§ **STORED DATA**
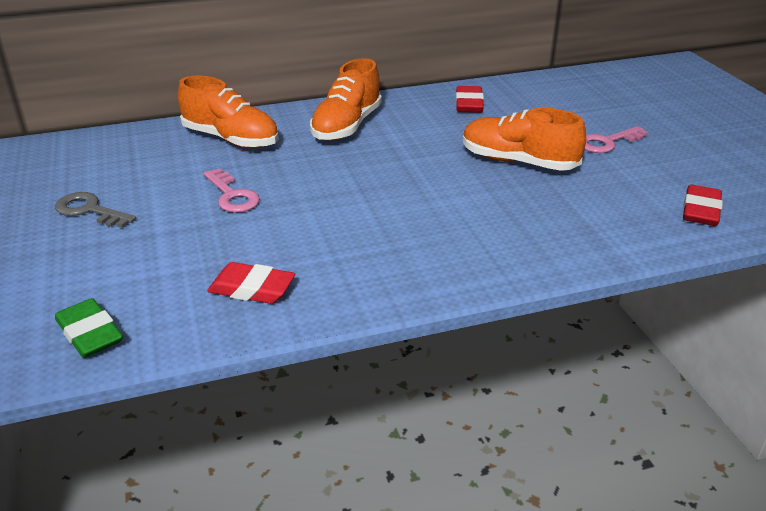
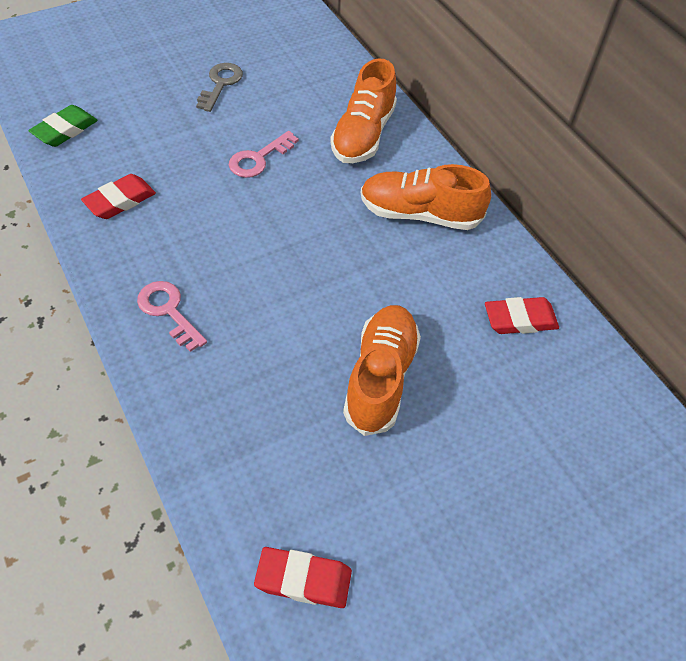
camera: 75 degrees right, 20 degrees up
red eraser [207,262,295,304] -> red eraser turned 45 degrees clockwise [81,174,156,219]
pink key [584,126,648,153] -> pink key moved to [137,281,207,352]

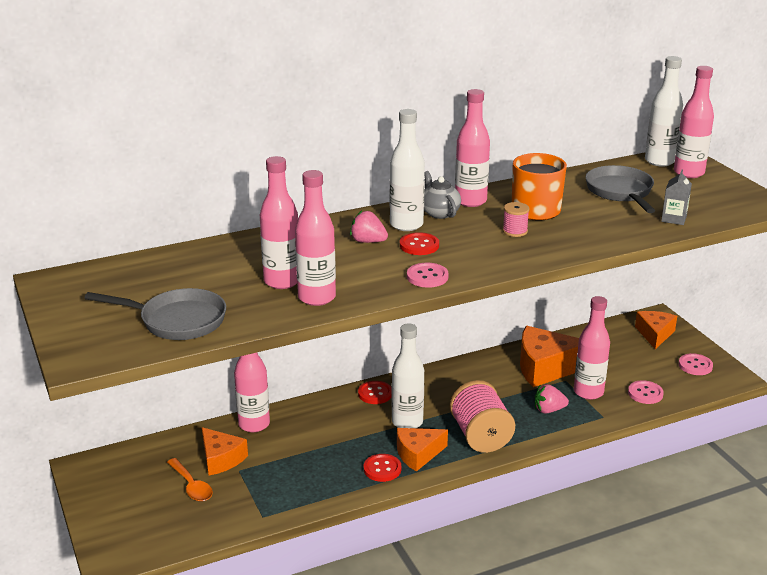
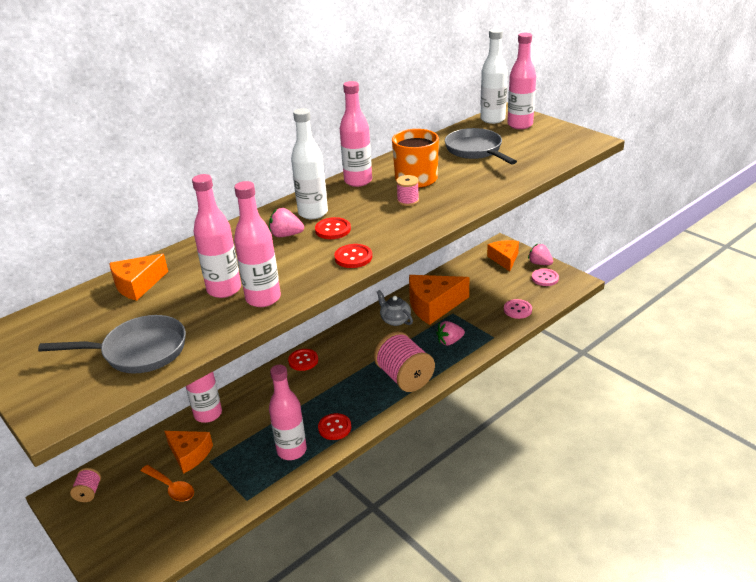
camera: 15 degrees left, 5 degrees up
white bottle [392,323,424,428] -> none
orange cheese [397,428,448,472] -> orange cheese moved to [109,254,168,301]
pink button [407,263,449,288] -> red button [334,244,372,268]
grey teapot [424,171,461,219] -> grey teapot moved to [377,290,413,326]
pink bottle [574,296,610,400] -> pink bottle moved to [269,365,307,460]
grey carton [661,170,692,225] -> none
none -> pink spool [70,468,101,502]
none -> pink strawberry [528,244,553,265]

§ **TASK DESCRIPTION**
Working through the data above, find every line holding "camera" and copy it.

§ **REPLY**
camera: 75 degrees right, 20 degrees up
camera: 15 degrees left, 5 degrees up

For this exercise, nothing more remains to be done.